BEGIN RECORDS FOR THIS EXERCISE

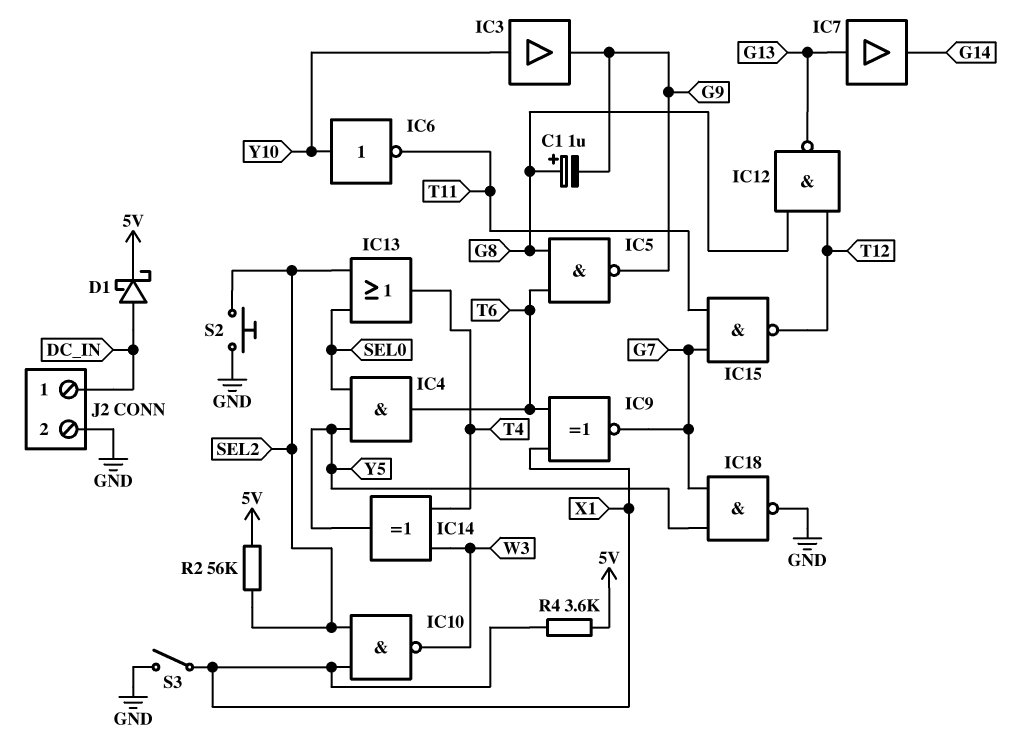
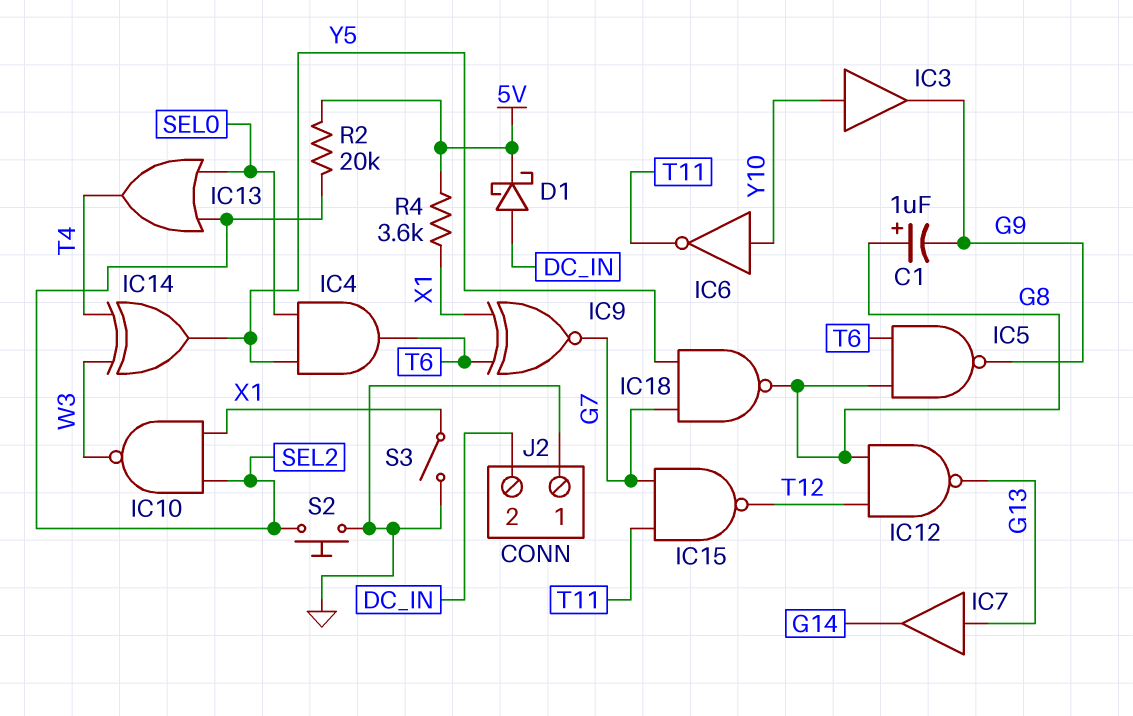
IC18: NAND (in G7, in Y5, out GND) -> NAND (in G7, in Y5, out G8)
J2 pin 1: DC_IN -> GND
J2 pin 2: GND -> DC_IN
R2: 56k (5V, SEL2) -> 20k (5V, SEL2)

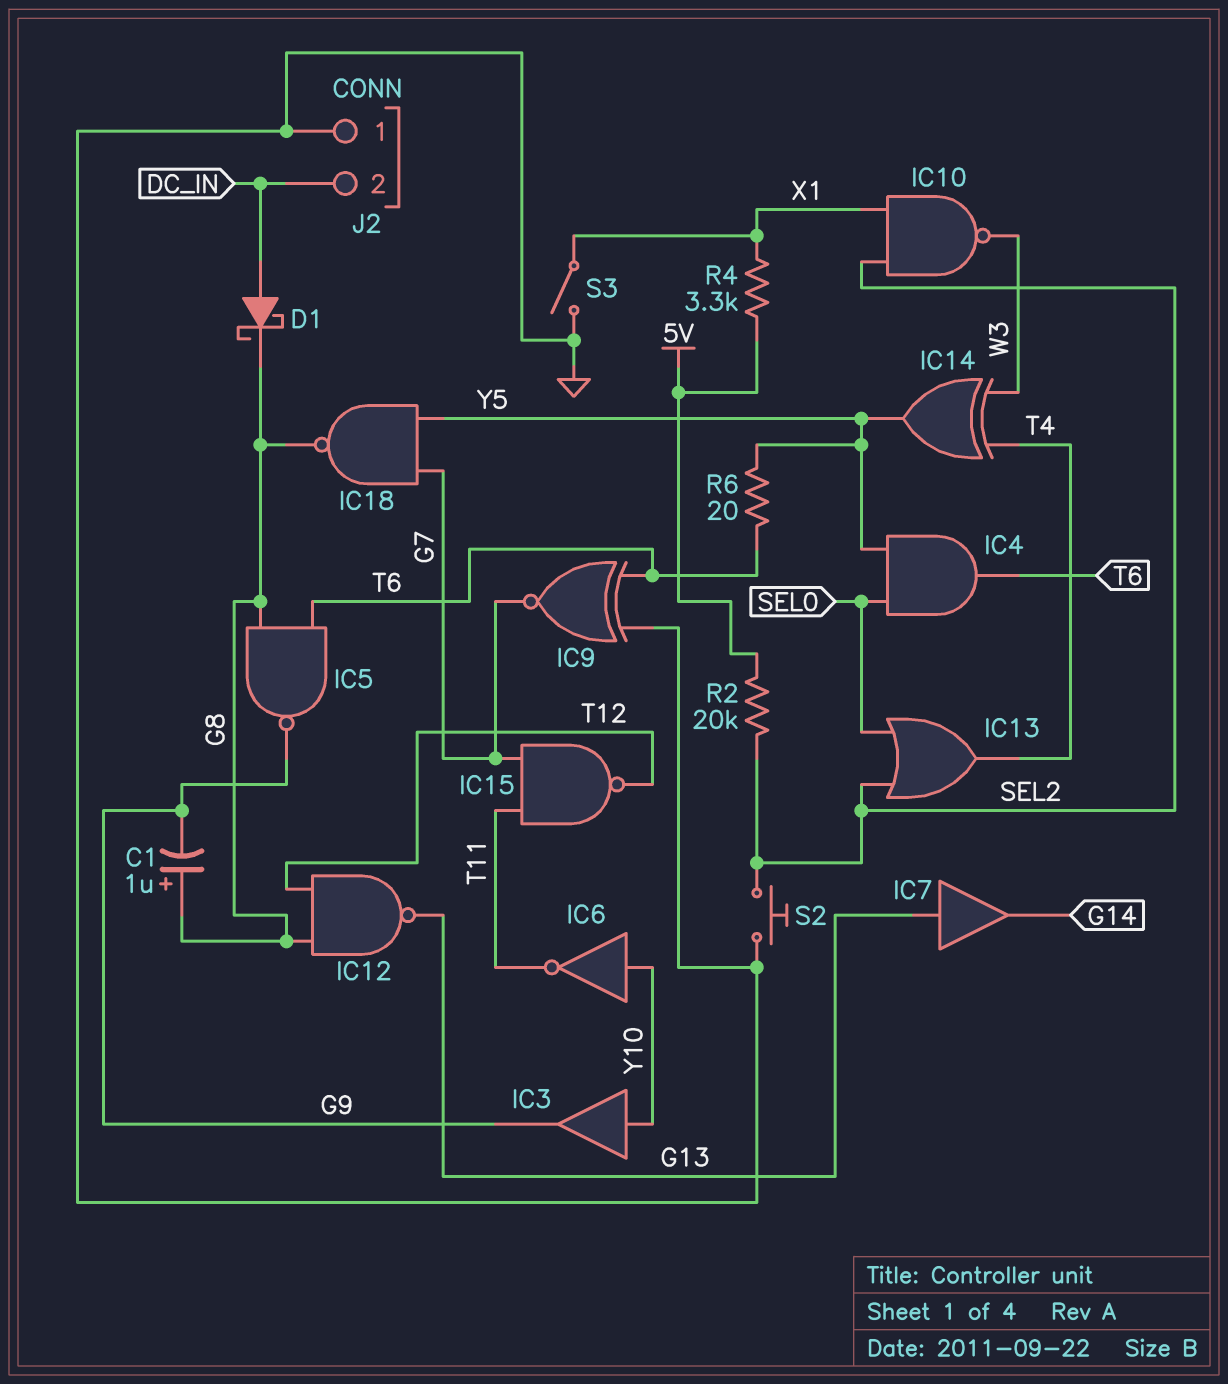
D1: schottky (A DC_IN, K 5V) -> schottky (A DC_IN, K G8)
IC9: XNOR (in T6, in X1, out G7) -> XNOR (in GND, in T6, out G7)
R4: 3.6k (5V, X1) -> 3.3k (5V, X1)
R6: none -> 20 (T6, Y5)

END RECORDS FOR THIS EXERCISE

### [WHAT YOU WILL DO]
Repeat the material verbatim. Do not carry over any picture.

### [EXPECTED ANSWER]
IC18: NAND (in G7, in Y5, out GND) -> NAND (in G7, in Y5, out G8)
J2 pin 1: DC_IN -> GND
J2 pin 2: GND -> DC_IN
R2: 56k (5V, SEL2) -> 20k (5V, SEL2)

D1: schottky (A DC_IN, K 5V) -> schottky (A DC_IN, K G8)
IC9: XNOR (in T6, in X1, out G7) -> XNOR (in GND, in T6, out G7)
R4: 3.6k (5V, X1) -> 3.3k (5V, X1)
R6: none -> 20 (T6, Y5)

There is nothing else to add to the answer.